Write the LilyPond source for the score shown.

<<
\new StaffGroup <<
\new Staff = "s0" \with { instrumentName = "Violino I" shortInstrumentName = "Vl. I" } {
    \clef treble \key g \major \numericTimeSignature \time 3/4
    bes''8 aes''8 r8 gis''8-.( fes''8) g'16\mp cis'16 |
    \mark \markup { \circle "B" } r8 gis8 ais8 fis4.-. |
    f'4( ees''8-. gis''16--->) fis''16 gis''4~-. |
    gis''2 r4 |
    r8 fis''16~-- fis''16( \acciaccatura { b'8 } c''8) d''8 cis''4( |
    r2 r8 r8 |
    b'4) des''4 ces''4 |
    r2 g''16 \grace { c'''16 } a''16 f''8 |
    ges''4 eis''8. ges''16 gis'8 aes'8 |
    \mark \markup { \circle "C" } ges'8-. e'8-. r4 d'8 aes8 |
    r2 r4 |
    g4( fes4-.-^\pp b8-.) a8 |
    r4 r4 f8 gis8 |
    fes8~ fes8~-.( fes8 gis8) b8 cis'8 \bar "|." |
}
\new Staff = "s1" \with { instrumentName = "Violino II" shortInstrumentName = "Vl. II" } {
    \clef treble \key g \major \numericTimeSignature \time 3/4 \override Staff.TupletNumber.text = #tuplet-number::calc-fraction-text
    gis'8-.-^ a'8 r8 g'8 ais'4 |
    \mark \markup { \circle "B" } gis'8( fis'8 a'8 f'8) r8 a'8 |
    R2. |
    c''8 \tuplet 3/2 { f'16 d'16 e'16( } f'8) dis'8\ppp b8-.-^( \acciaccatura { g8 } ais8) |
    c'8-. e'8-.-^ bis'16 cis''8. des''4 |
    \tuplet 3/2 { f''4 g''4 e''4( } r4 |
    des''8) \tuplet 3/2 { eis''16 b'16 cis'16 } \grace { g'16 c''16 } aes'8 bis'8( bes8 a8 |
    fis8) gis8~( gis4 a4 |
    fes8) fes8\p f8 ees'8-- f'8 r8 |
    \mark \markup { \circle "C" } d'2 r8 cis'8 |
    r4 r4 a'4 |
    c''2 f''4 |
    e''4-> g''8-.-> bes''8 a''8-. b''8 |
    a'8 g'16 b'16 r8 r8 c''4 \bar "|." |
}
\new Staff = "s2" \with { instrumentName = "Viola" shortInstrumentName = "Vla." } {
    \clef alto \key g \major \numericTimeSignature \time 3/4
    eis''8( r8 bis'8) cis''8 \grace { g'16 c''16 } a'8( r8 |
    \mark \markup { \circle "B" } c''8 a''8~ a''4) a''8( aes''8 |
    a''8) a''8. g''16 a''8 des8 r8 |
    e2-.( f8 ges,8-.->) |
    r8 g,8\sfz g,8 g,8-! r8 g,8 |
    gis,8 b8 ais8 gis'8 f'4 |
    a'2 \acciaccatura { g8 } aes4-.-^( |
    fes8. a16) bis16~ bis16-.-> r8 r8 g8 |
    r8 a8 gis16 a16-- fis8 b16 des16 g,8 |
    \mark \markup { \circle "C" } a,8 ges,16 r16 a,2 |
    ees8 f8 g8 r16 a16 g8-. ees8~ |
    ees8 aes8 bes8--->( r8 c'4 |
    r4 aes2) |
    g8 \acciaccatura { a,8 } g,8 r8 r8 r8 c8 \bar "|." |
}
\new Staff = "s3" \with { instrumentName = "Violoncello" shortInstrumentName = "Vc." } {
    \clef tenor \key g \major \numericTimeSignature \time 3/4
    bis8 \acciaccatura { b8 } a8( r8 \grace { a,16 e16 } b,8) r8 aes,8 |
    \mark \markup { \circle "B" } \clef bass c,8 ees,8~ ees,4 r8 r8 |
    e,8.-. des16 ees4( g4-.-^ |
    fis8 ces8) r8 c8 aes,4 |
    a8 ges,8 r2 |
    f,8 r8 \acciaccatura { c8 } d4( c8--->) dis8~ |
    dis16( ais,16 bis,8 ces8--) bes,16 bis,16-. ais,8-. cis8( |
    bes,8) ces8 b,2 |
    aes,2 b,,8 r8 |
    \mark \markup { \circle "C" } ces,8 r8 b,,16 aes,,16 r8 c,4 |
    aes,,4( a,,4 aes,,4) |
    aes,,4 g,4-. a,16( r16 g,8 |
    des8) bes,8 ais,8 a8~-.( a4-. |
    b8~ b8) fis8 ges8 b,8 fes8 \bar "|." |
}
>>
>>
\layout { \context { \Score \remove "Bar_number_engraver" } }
········
Count how many lines in the material above contain the string "shortInstrumentName". Reply with the number only.

**Solution**: 4